### [WHAT THE TASK REQUIRES]
The listing below should be reproduced precisely, except for its images.

### [SOURCE RECORDS]
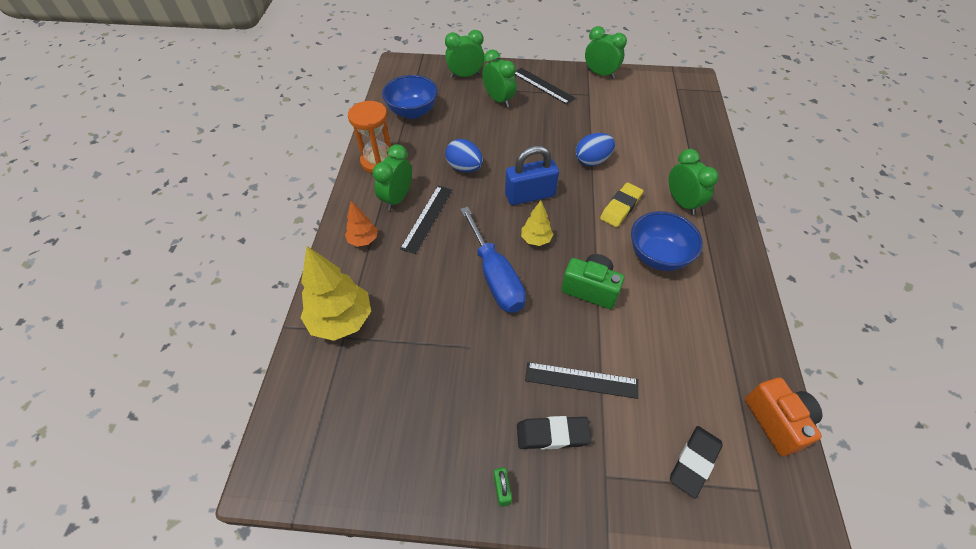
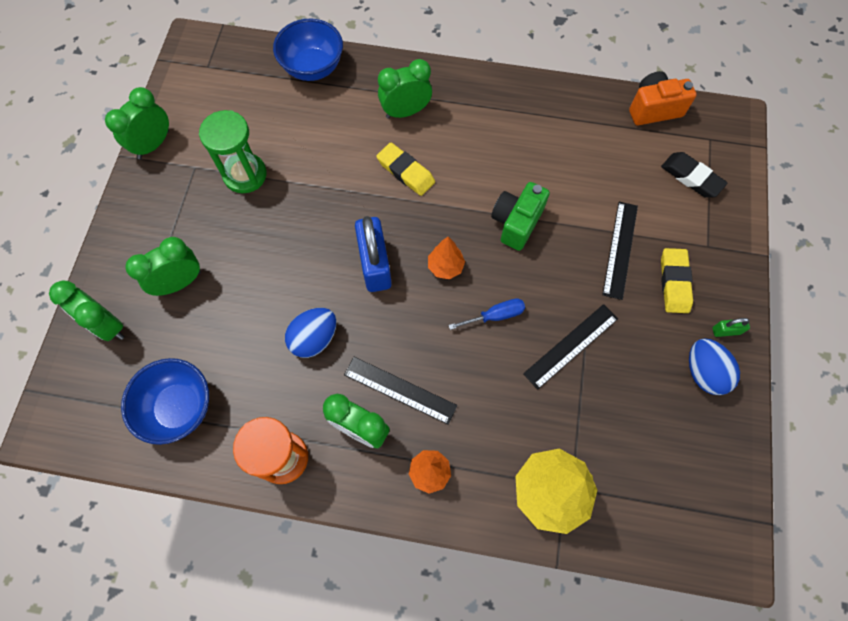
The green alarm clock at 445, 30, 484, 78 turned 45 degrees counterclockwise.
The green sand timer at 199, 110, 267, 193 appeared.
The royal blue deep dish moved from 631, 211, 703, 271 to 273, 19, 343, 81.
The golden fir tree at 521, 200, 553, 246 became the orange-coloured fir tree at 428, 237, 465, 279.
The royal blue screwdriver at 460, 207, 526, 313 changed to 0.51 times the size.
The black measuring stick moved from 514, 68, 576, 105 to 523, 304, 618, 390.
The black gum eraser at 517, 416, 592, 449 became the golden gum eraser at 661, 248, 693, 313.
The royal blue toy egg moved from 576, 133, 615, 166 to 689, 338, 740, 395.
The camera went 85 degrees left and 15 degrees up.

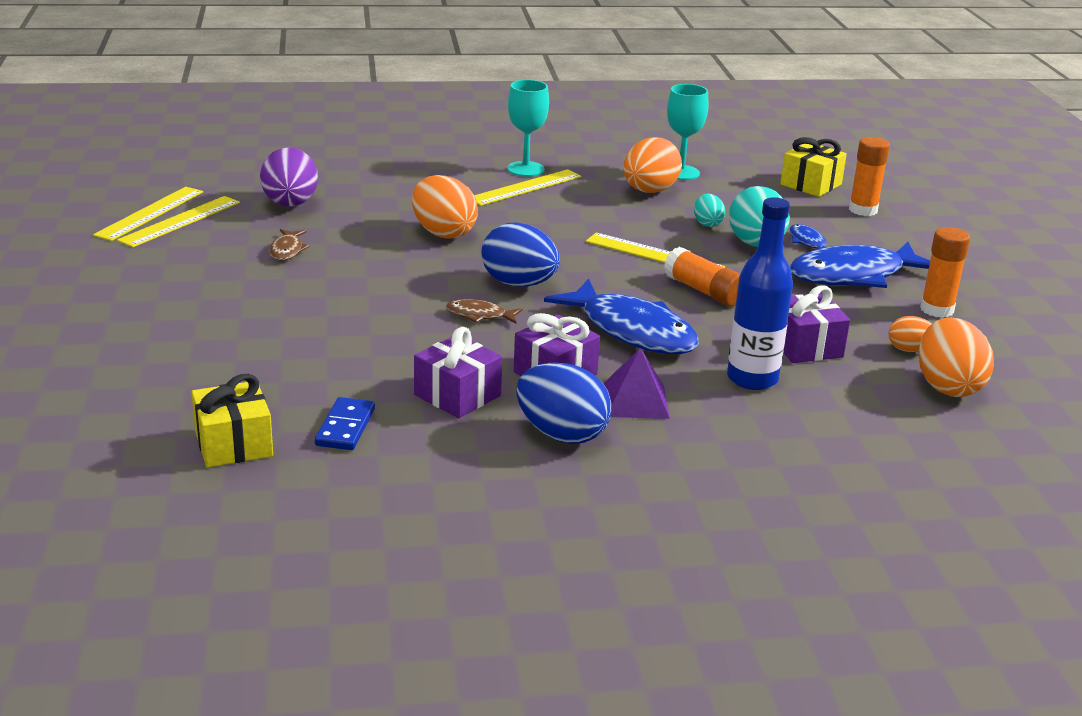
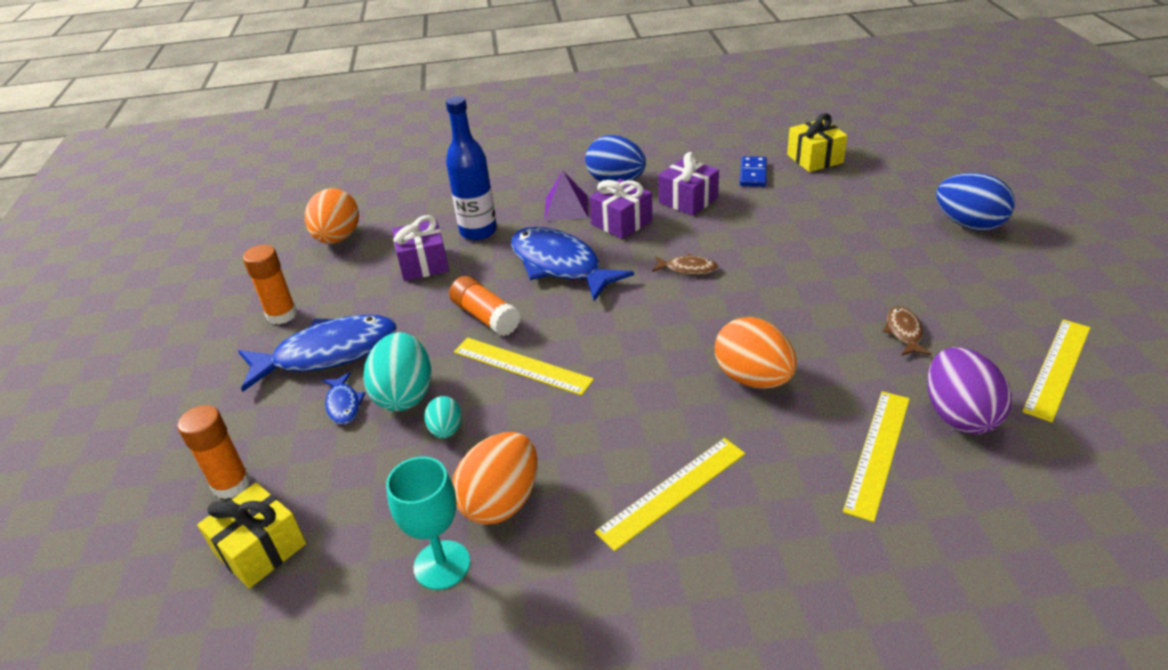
The golden measuring stick moved from 93, 187, 203, 241 to 843, 391, 910, 522.
The royal blue toy egg moved from 481, 222, 560, 287 to 936, 173, 1015, 231.
The turquoise goblet at 507, 80, 549, 177 disappeared.
The orange-coloured toy egg at 889, 316, 932, 352 disappeared.
The camera went 175 degrees left and 10 degrees up.

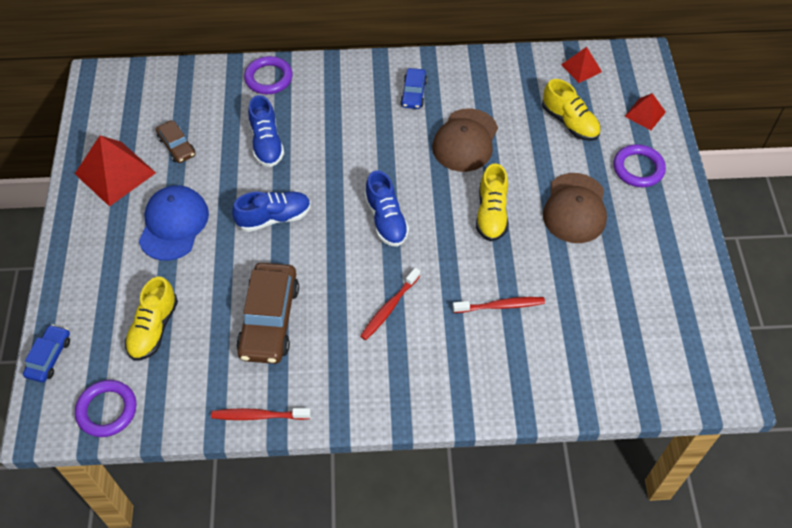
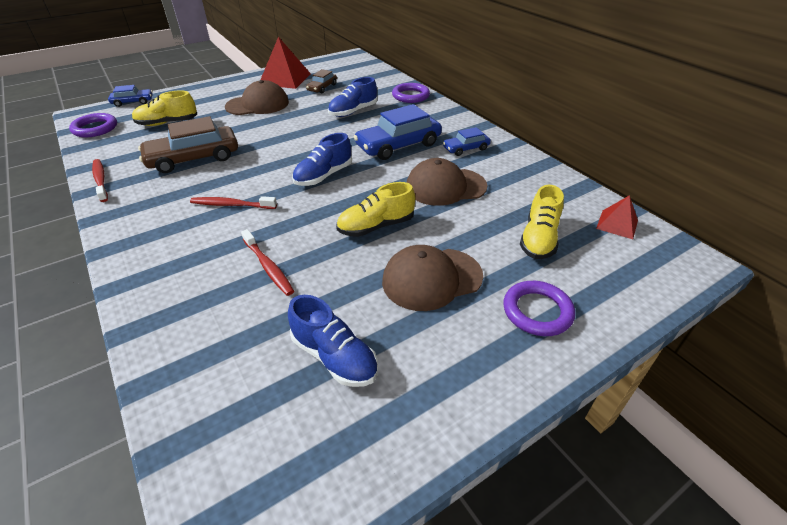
The royal blue baseball cap at 139, 185, 209, 261 became the russet baseball cap at 225, 80, 289, 115.
The royal blue lace-up shoe moved from 232, 192, 311, 232 to 288, 295, 378, 387.
The royal blue car at 354, 104, 442, 160 appeared.
The crimson solid pyramid at 624, 93, 666, 130 disappeared.
The camera went 60 degrees right and 15 degrees down.

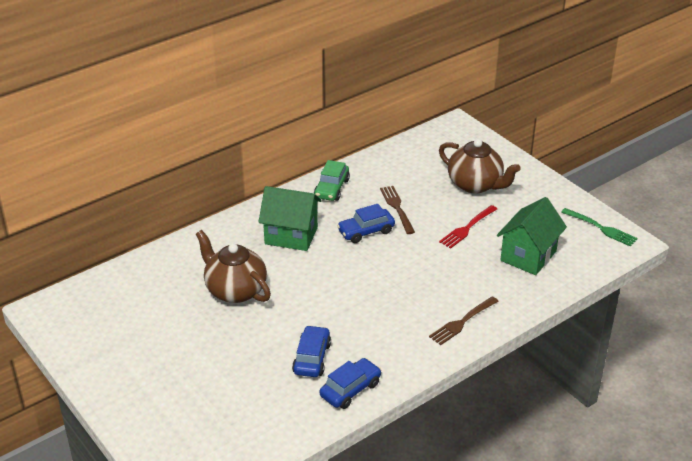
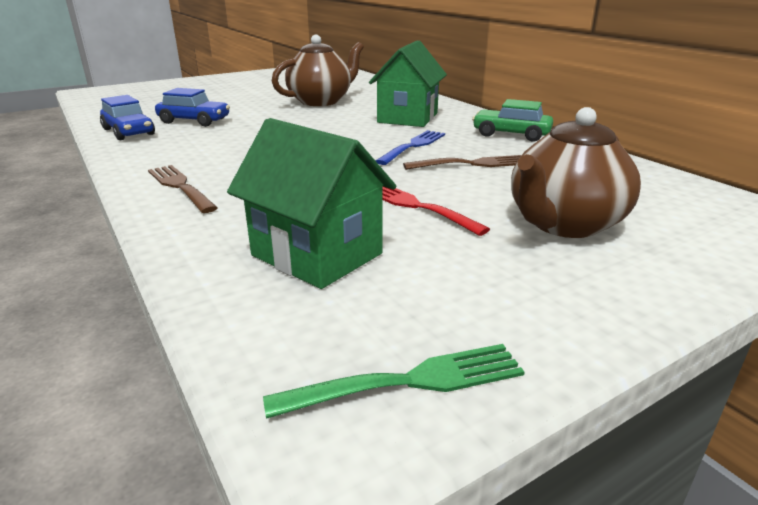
The green fork at 561, 208, 638, 247 turned 150 degrees counterclockwise.
The royal blue car at 337, 204, 395, 243 was replaced by the royal blue fork at 376, 130, 445, 165.
The camera went 95 degrees right and 10 degrees down.

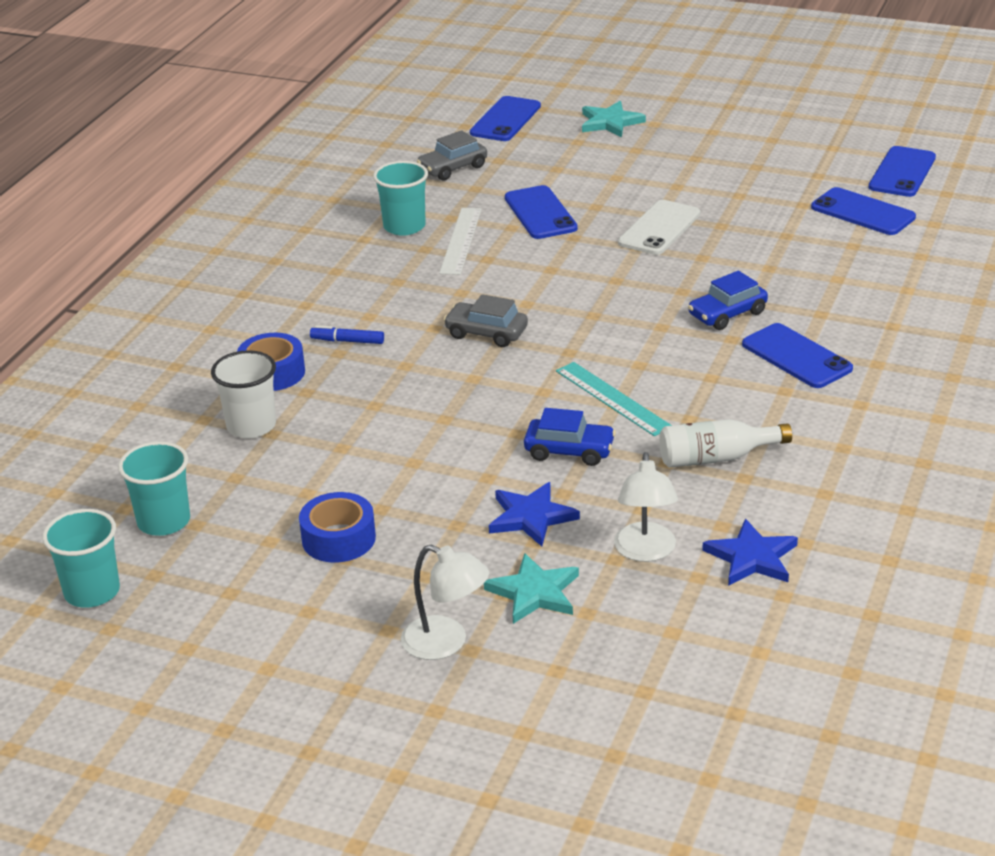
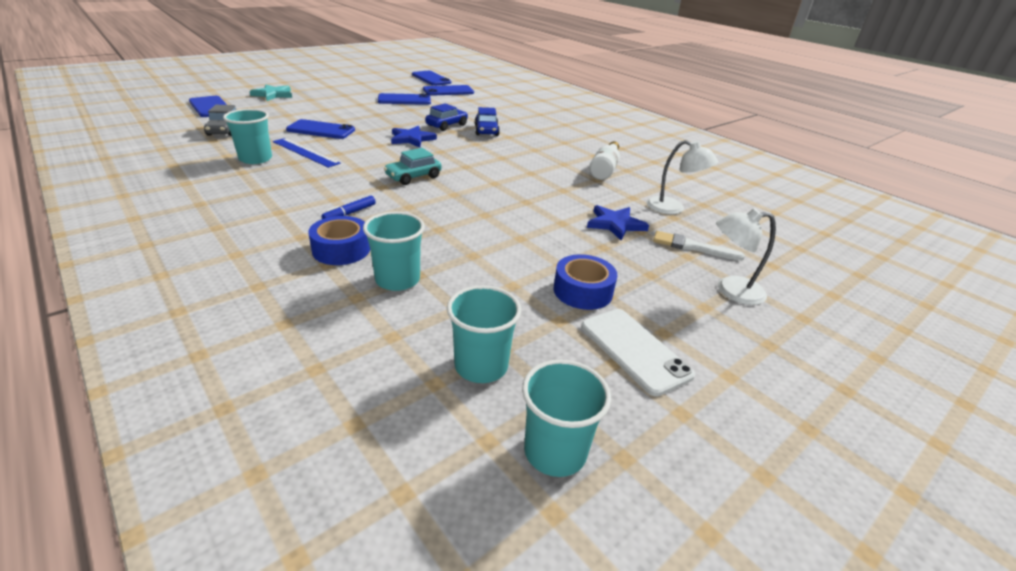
The pure white measuring stick at 439, 208, 482, 275 became the royal blue measuring stick at 273, 138, 341, 168.
The pure white cup at 211, 350, 276, 438 became the turquoise cup at 363, 212, 425, 291.
The royal blue smartphone moved from 742, 323, 853, 388 to 378, 93, 431, 105.
The grey car at 443, 294, 528, 347 became the turquoise car at 384, 148, 442, 185.
The royal blue star shape moved from 702, 519, 798, 586 to 391, 126, 437, 148.
The royal blue car moved from 524, 408, 616, 466 to 425, 103, 468, 131.
The pure white smartphone moved from 618, 200, 700, 255 to 581, 309, 695, 396.
The turquoise star shape at 484, 553, 579, 624 was replaced by the pure white paint brush at 653, 231, 745, 261.
The pure white lamp at 401, 545, 489, 660 turned 150 degrees counterclockwise.
The turquoise measuring stick at 556, 362, 672, 436 disappeared.
The camera went 65 degrees left and 0 degrees up.

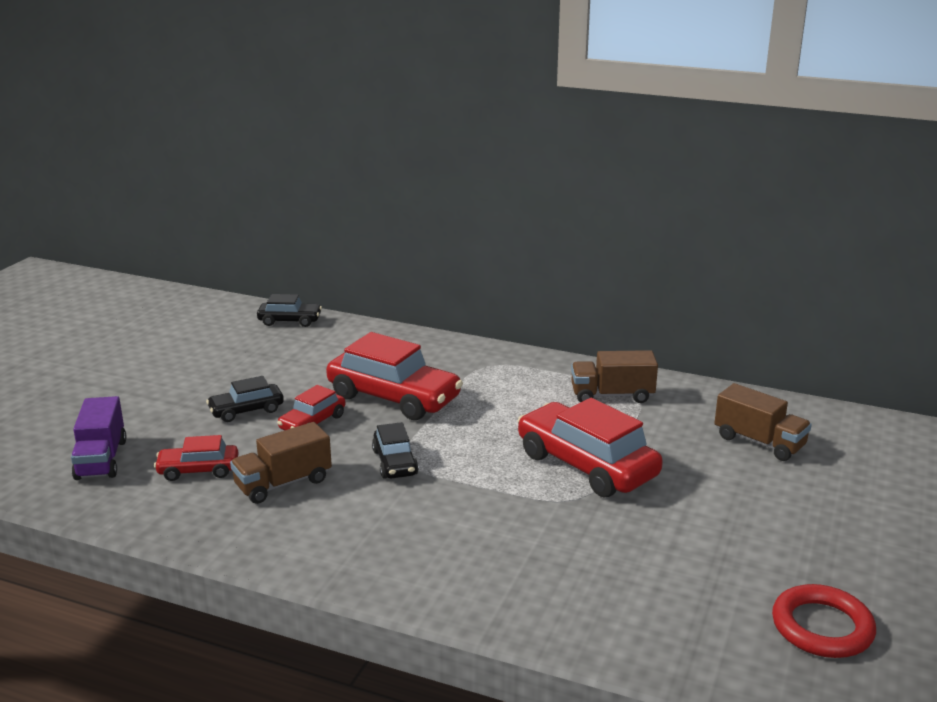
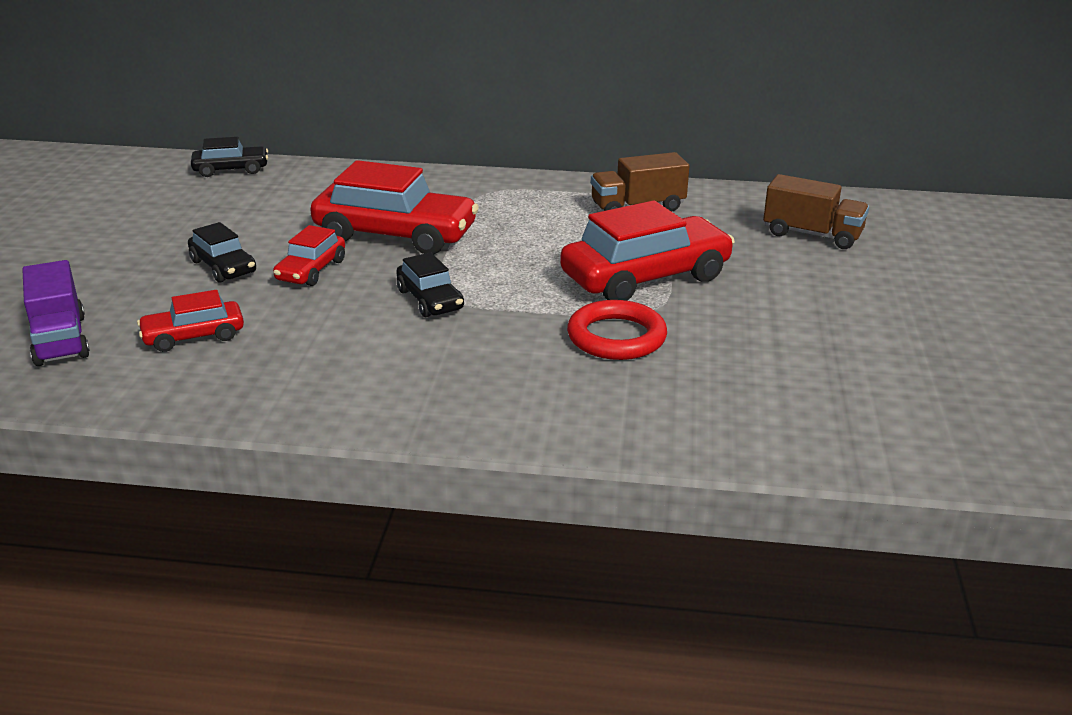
The black car at 206, 376, 284, 422 turned 90 degrees counterclockwise.
The crimson car at 518, 398, 663, 497 turned 120 degrees clockwise.
The crimson hoop moved from 772, 584, 876, 658 to 567, 300, 667, 360.
The russet toy truck at 230, 422, 332, 504 disappeared.
The camera went 15 degrees left and 5 degrees up.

### [TASK SOLUTION]
The green alarm clock at 445, 30, 484, 78 turned 45 degrees counterclockwise.
The green sand timer at 199, 110, 267, 193 appeared.
The royal blue deep dish moved from 631, 211, 703, 271 to 273, 19, 343, 81.
The golden fir tree at 521, 200, 553, 246 became the orange-coloured fir tree at 428, 237, 465, 279.
The royal blue screwdriver at 460, 207, 526, 313 changed to 0.51 times the size.
The black measuring stick moved from 514, 68, 576, 105 to 523, 304, 618, 390.
The black gum eraser at 517, 416, 592, 449 became the golden gum eraser at 661, 248, 693, 313.
The royal blue toy egg moved from 576, 133, 615, 166 to 689, 338, 740, 395.
The camera went 85 degrees left and 15 degrees up.

The golden measuring stick moved from 93, 187, 203, 241 to 843, 391, 910, 522.
The royal blue toy egg moved from 481, 222, 560, 287 to 936, 173, 1015, 231.
The turquoise goblet at 507, 80, 549, 177 disappeared.
The orange-coloured toy egg at 889, 316, 932, 352 disappeared.
The camera went 175 degrees left and 10 degrees up.

The royal blue baseball cap at 139, 185, 209, 261 became the russet baseball cap at 225, 80, 289, 115.
The royal blue lace-up shoe moved from 232, 192, 311, 232 to 288, 295, 378, 387.
The royal blue car at 354, 104, 442, 160 appeared.
The crimson solid pyramid at 624, 93, 666, 130 disappeared.
The camera went 60 degrees right and 15 degrees down.

The green fork at 561, 208, 638, 247 turned 150 degrees counterclockwise.
The royal blue car at 337, 204, 395, 243 was replaced by the royal blue fork at 376, 130, 445, 165.
The camera went 95 degrees right and 10 degrees down.

The pure white measuring stick at 439, 208, 482, 275 became the royal blue measuring stick at 273, 138, 341, 168.
The pure white cup at 211, 350, 276, 438 became the turquoise cup at 363, 212, 425, 291.
The royal blue smartphone moved from 742, 323, 853, 388 to 378, 93, 431, 105.
The grey car at 443, 294, 528, 347 became the turquoise car at 384, 148, 442, 185.
The royal blue star shape moved from 702, 519, 798, 586 to 391, 126, 437, 148.
The royal blue car moved from 524, 408, 616, 466 to 425, 103, 468, 131.
The pure white smartphone moved from 618, 200, 700, 255 to 581, 309, 695, 396.
The turquoise star shape at 484, 553, 579, 624 was replaced by the pure white paint brush at 653, 231, 745, 261.
The pure white lamp at 401, 545, 489, 660 turned 150 degrees counterclockwise.
The turquoise measuring stick at 556, 362, 672, 436 disappeared.
The camera went 65 degrees left and 0 degrees up.

The black car at 206, 376, 284, 422 turned 90 degrees counterclockwise.
The crimson car at 518, 398, 663, 497 turned 120 degrees clockwise.
The crimson hoop moved from 772, 584, 876, 658 to 567, 300, 667, 360.
The russet toy truck at 230, 422, 332, 504 disappeared.
The camera went 15 degrees left and 5 degrees up.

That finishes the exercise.